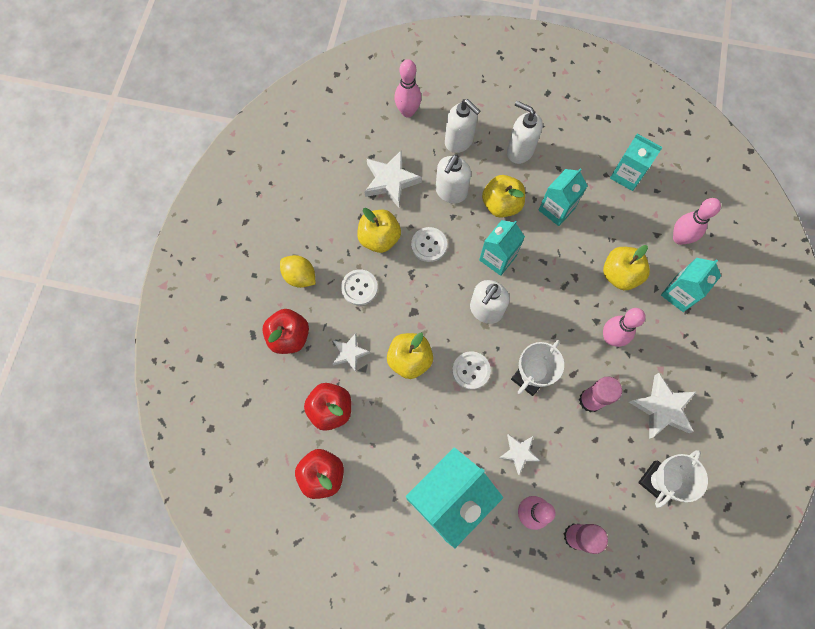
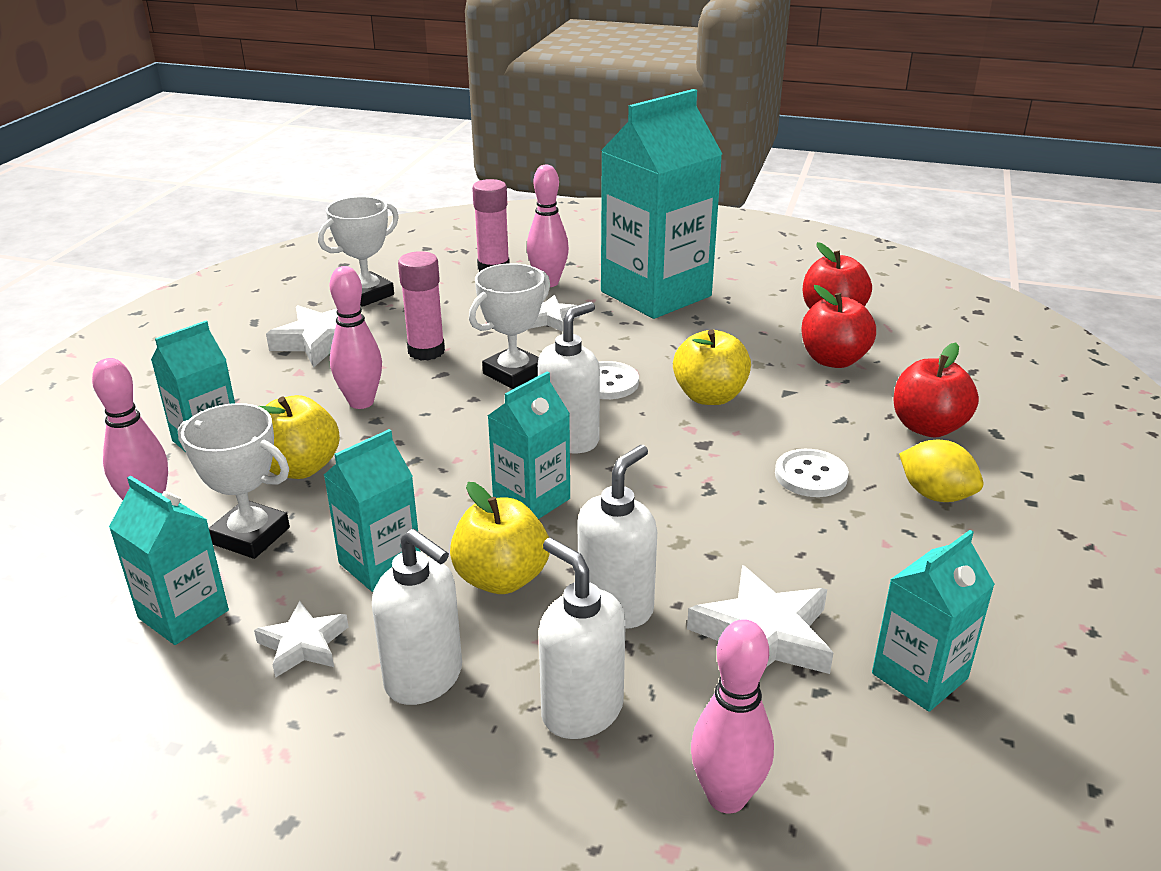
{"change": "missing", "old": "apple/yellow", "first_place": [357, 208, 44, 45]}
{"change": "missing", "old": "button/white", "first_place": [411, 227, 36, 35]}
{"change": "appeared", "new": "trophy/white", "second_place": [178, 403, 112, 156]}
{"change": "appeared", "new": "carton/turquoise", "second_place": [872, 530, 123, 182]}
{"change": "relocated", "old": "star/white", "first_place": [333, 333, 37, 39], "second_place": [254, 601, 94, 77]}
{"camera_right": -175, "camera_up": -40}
+ + + +
◆ Prompt ◆
Give back every line of the material above word for word, leaving out the pictures.

◆ Completed exercise ◆
{"change": "missing", "old": "apple/yellow", "first_place": [357, 208, 44, 45]}
{"change": "missing", "old": "button/white", "first_place": [411, 227, 36, 35]}
{"change": "appeared", "new": "trophy/white", "second_place": [178, 403, 112, 156]}
{"change": "appeared", "new": "carton/turquoise", "second_place": [872, 530, 123, 182]}
{"change": "relocated", "old": "star/white", "first_place": [333, 333, 37, 39], "second_place": [254, 601, 94, 77]}
{"camera_right": -175, "camera_up": -40}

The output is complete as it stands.